=== What you will do ===
Would it be possible to copy exactly the lines from the one containing "(103, 288) = (169, 243): yellow" to the end of the entries, including both and nothing else?

[Listed entries]

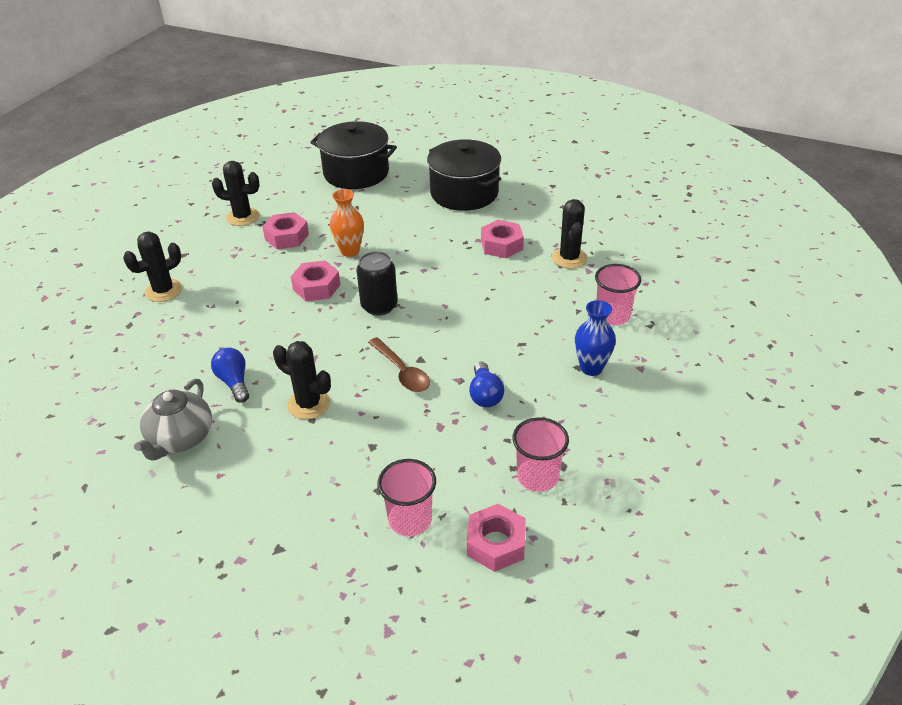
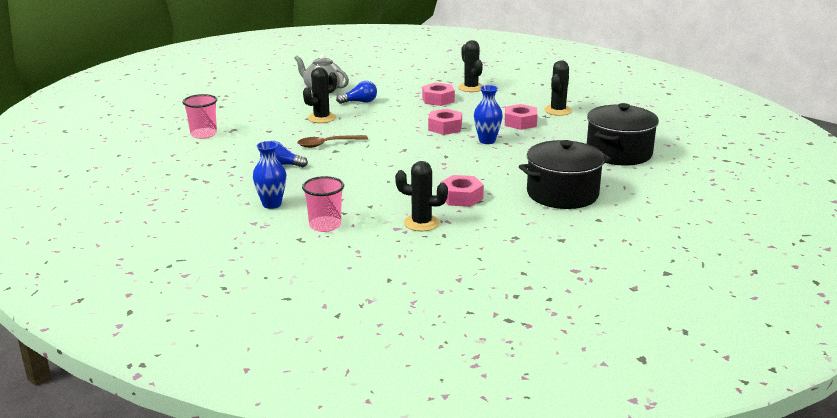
camera: 105 degrees right, 15 degrees down
(350, 251) = (487, 141): orange vase -> blue vase
(379, 306) = (406, 144): black can -> none
(496, 544) = (162, 152): pink nut -> pink nut (438, 99)
(537, 477) = (194, 169): pink cup -> none

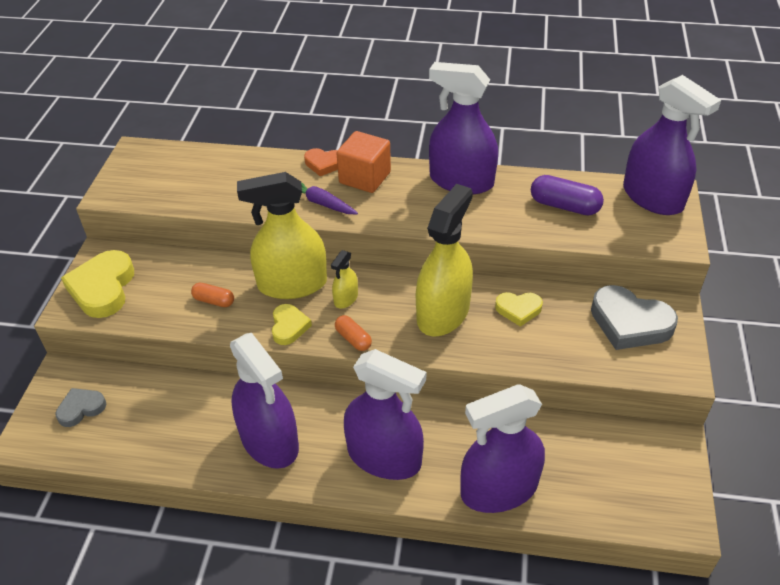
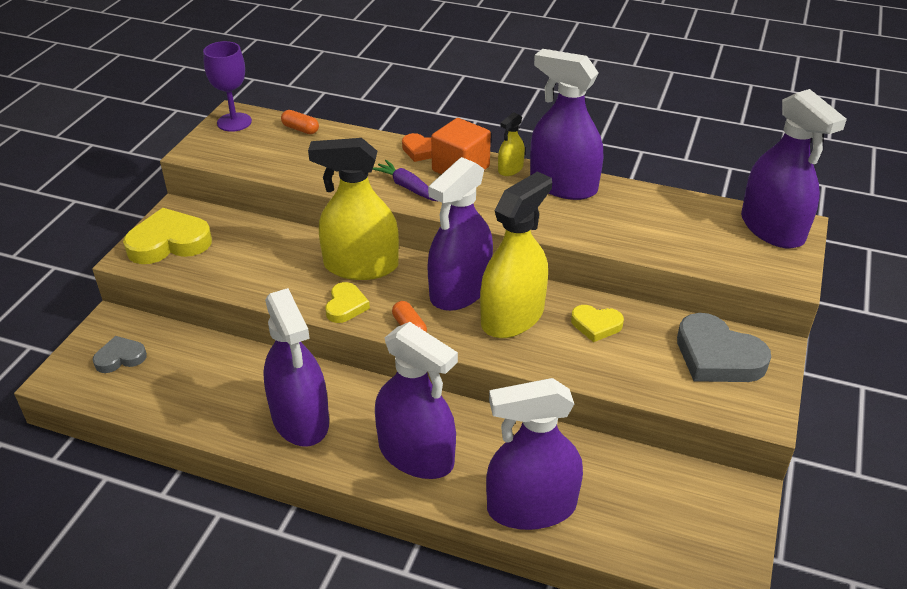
camera: 10 degrees right, 5 degrees down
(103, 288) = (169, 243): yellow heart -> yellow heart turned 60 degrees clockwise
(138, 158) = (234, 122): none -> purple goblet
(214, 301) = (276, 270): orange capsule -> orange capsule (300, 129)
(346, 298) = (413, 287): yellow spray bottle -> yellow spray bottle (510, 169)
(389, 294) = (460, 290): none -> purple spray bottle
(564, 206) = (669, 224): purple capsule -> none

[/Listed entries]

=== Solved exercise ===
(103, 288) = (169, 243): yellow heart -> yellow heart turned 60 degrees clockwise
(138, 158) = (234, 122): none -> purple goblet
(214, 301) = (276, 270): orange capsule -> orange capsule (300, 129)
(346, 298) = (413, 287): yellow spray bottle -> yellow spray bottle (510, 169)
(389, 294) = (460, 290): none -> purple spray bottle
(564, 206) = (669, 224): purple capsule -> none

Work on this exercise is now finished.